Aim of the exercise -> For each line of the listing that contains "gris", make a copy and return it.

Given data ->
----------
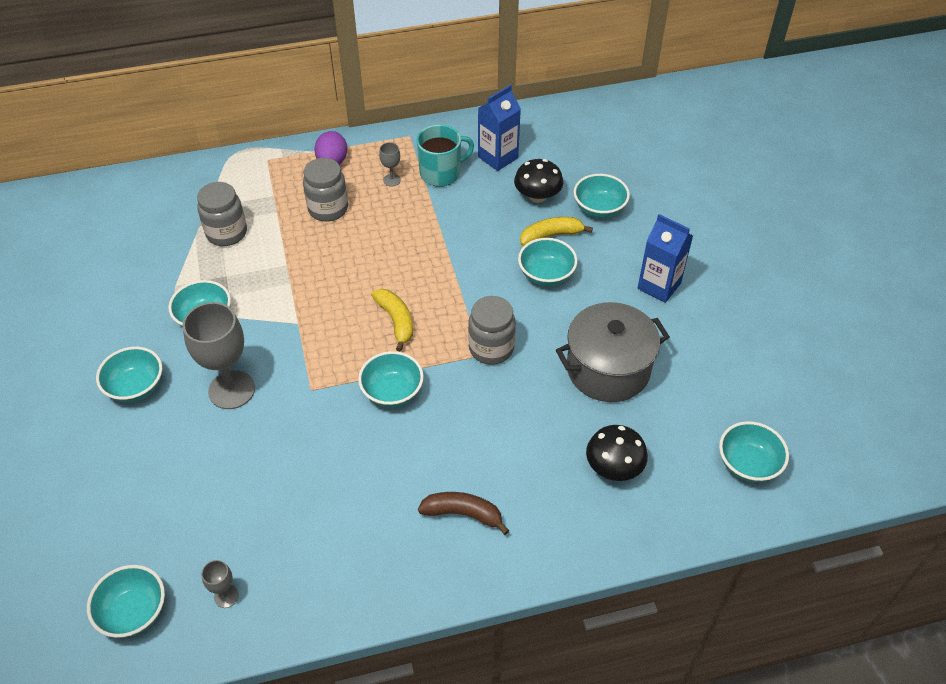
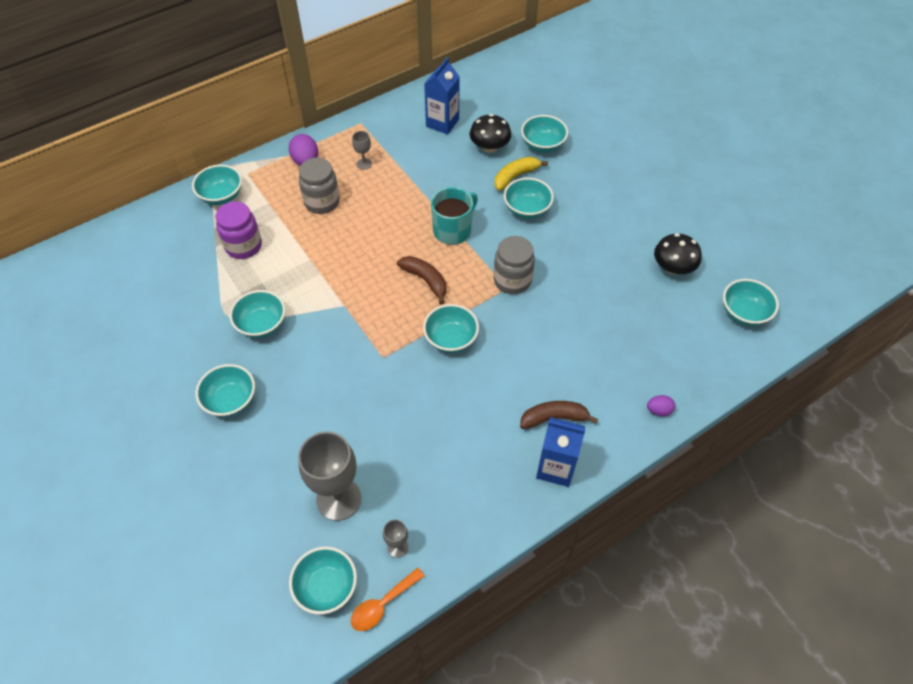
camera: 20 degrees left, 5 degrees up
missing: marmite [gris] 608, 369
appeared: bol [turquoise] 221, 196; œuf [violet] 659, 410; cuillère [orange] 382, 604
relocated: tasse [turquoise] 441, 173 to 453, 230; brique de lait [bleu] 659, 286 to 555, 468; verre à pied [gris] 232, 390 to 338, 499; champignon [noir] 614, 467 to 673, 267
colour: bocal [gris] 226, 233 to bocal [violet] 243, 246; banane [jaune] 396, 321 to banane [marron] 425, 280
----------
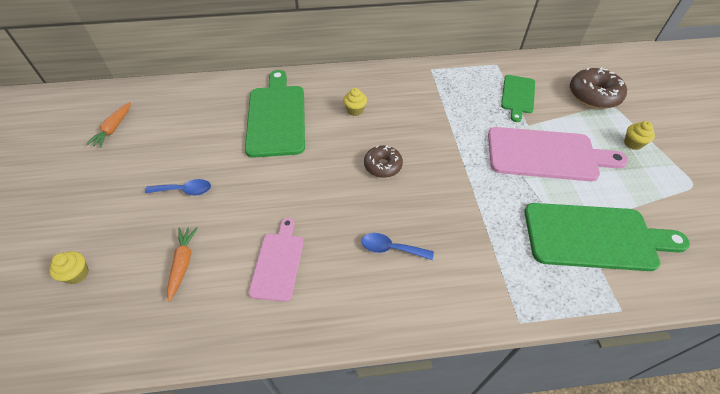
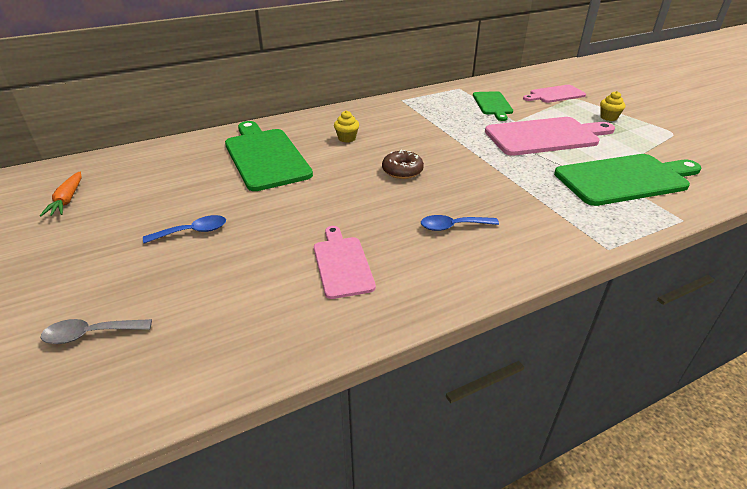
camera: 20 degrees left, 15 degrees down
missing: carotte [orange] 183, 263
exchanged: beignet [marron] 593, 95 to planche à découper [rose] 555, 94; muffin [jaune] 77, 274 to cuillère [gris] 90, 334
----------
Task output ->
missing: marmite [gris] 608, 369
relocated: tasse [turquoise] 441, 173 to 453, 230; brique de lait [bleu] 659, 286 to 555, 468; verre à pied [gris] 232, 390 to 338, 499; champignon [noir] 614, 467 to 673, 267
colour: bocal [gris] 226, 233 to bocal [violet] 243, 246; banane [jaune] 396, 321 to banane [marron] 425, 280
exchanged: beignet [marron] 593, 95 to planche à découper [rose] 555, 94; muffin [jaune] 77, 274 to cuillère [gris] 90, 334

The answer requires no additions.